- Required action:
Among the entries below, tally each line in which the word "negro" is found, then state the tally alone.

- Dataset excerpts:
== Segment start ==

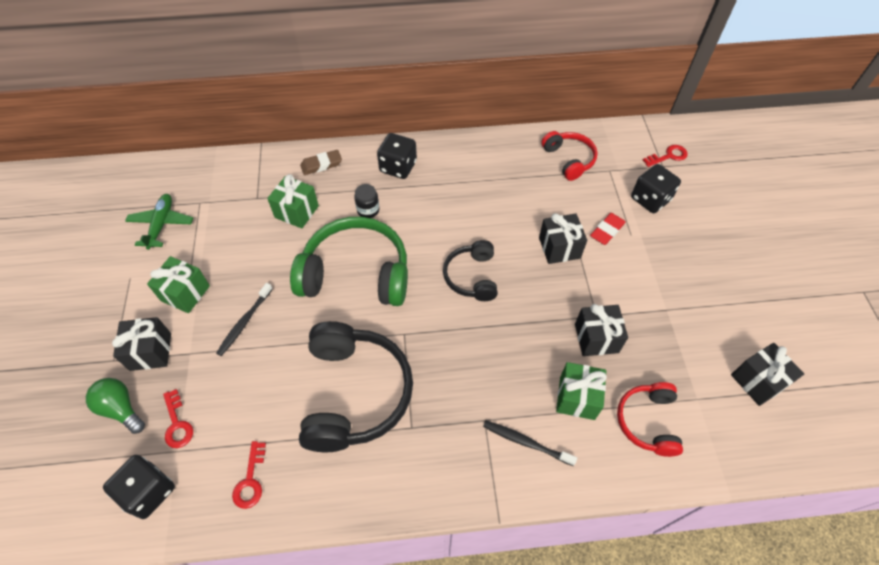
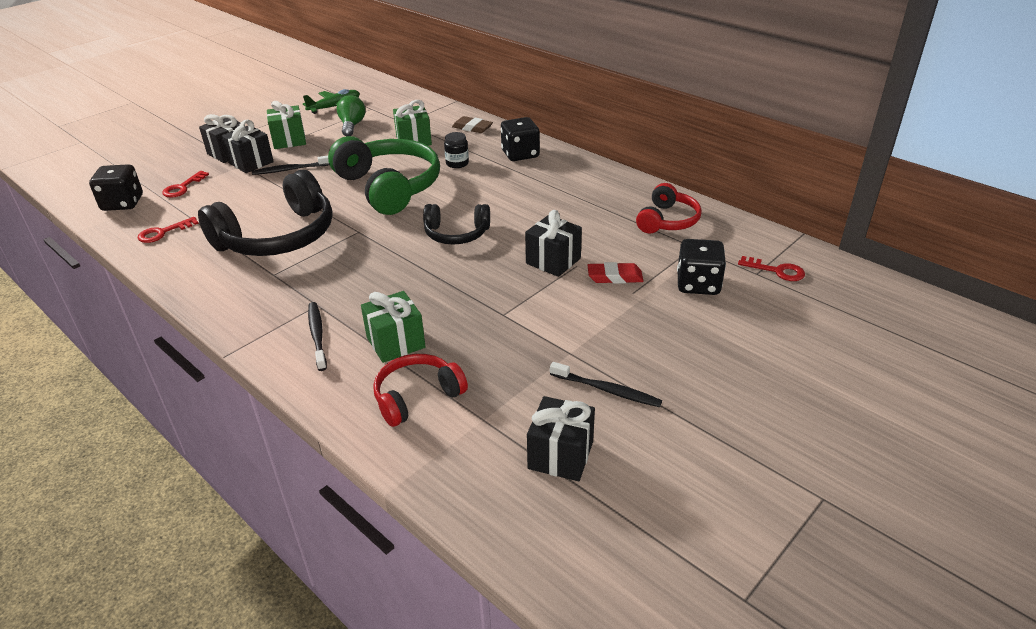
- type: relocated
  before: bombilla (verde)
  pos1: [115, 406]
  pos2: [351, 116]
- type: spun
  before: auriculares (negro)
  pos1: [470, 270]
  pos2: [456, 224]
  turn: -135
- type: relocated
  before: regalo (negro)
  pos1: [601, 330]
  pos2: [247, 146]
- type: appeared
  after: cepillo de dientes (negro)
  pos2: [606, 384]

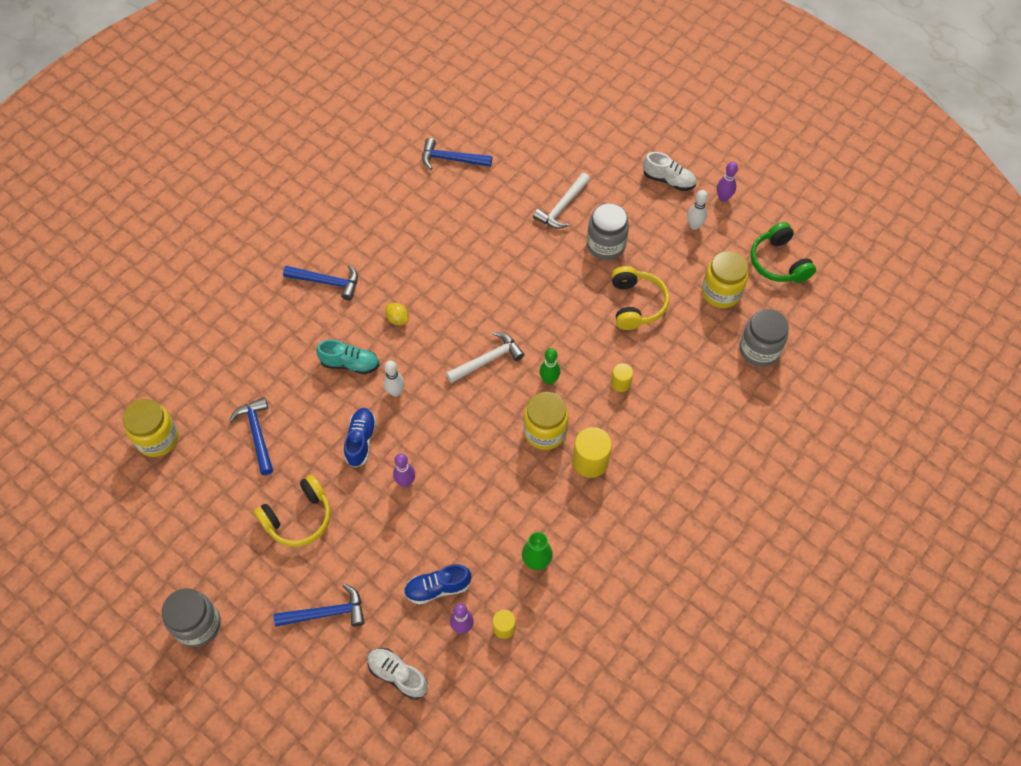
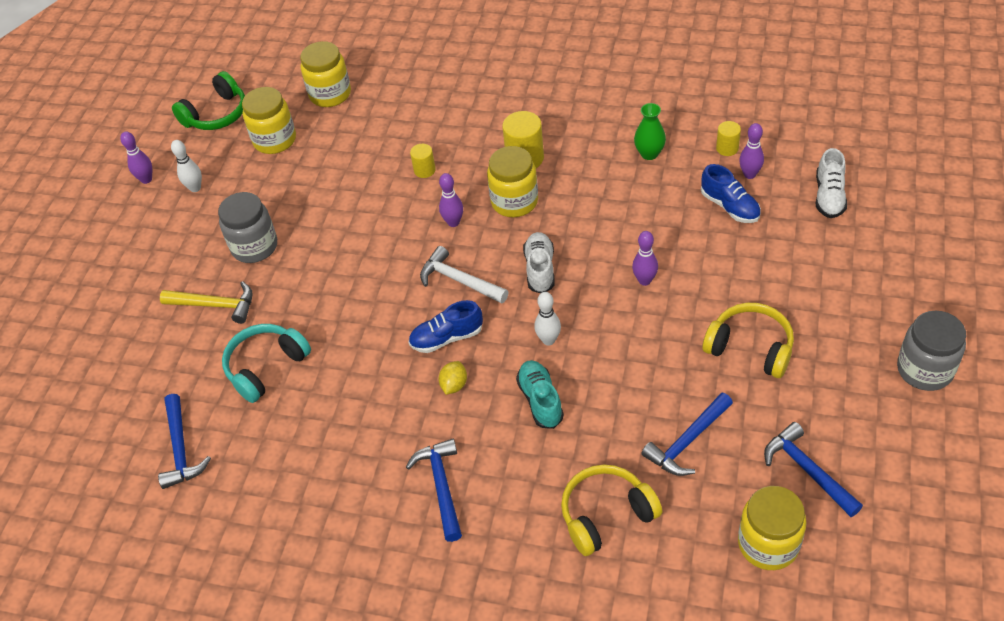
- type: relocated
  before: martillo (azul)
  pos1: [319, 605]
  pos2: [813, 469]
- type: relocated
  before: zapato (azul)
  pos1: [360, 438]
  pos2: [445, 326]
- type: colour
  before: martillo (blanco)
  after: martillo (amarillo)
  pos1: [561, 201]
  pos2: [206, 302]
- type: colour
  before: bolo (verde)
  after: bolo (morado)
  pos1: [549, 366]
  pos2: [451, 200]
- type: relocated
  before: auriculares (amarillo)
  pos1: [640, 298]
  pos2: [611, 510]
- type: relocated
  before: zapato (blanco)
  pos1: [669, 171]
  pos2: [539, 262]
- type: colour
  before: tarro (gris)
  after: tarro (amarillo)
  pos1: [764, 338]
  pos2: [325, 74]
- type: appeared
  after: auriculares (turquesa)
  pos2: [266, 363]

== Segment end ==

- Answer to this problem:
3